▸ TASK BRIEF
Could you return all of the entries word for word, minus any pictures?

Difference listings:
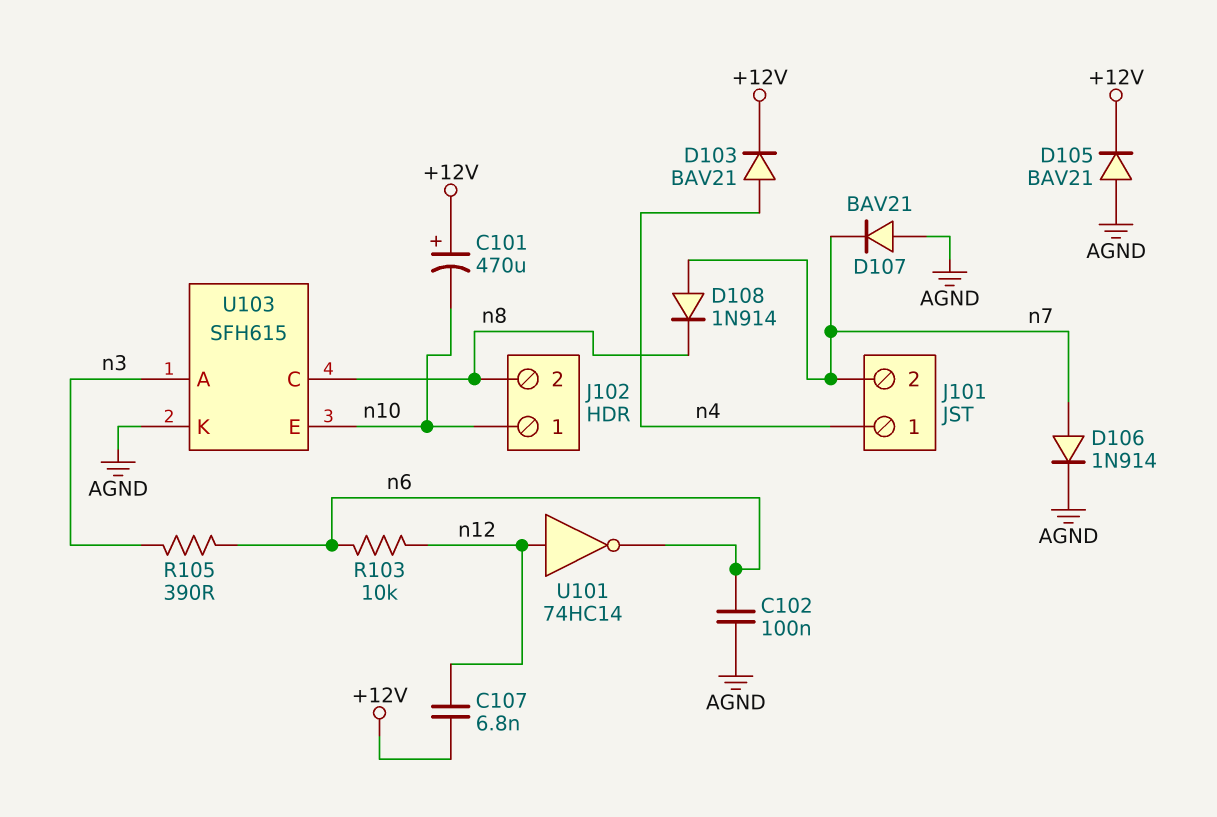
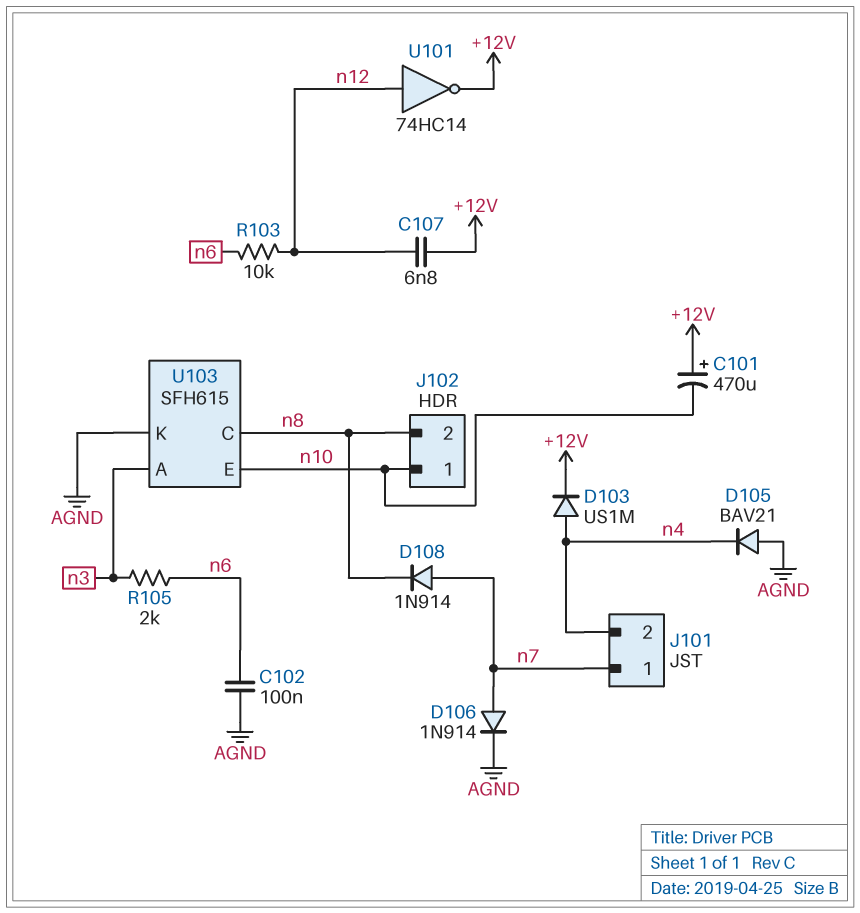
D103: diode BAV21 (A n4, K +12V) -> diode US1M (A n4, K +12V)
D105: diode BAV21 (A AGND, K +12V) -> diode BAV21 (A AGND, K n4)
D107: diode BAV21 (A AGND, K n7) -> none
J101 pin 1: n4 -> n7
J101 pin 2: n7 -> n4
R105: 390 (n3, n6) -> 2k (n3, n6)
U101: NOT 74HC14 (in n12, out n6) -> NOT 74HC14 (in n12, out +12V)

▸ RESULT BELOW
D103: diode BAV21 (A n4, K +12V) -> diode US1M (A n4, K +12V)
D105: diode BAV21 (A AGND, K +12V) -> diode BAV21 (A AGND, K n4)
D107: diode BAV21 (A AGND, K n7) -> none
J101 pin 1: n4 -> n7
J101 pin 2: n7 -> n4
R105: 390 (n3, n6) -> 2k (n3, n6)
U101: NOT 74HC14 (in n12, out n6) -> NOT 74HC14 (in n12, out +12V)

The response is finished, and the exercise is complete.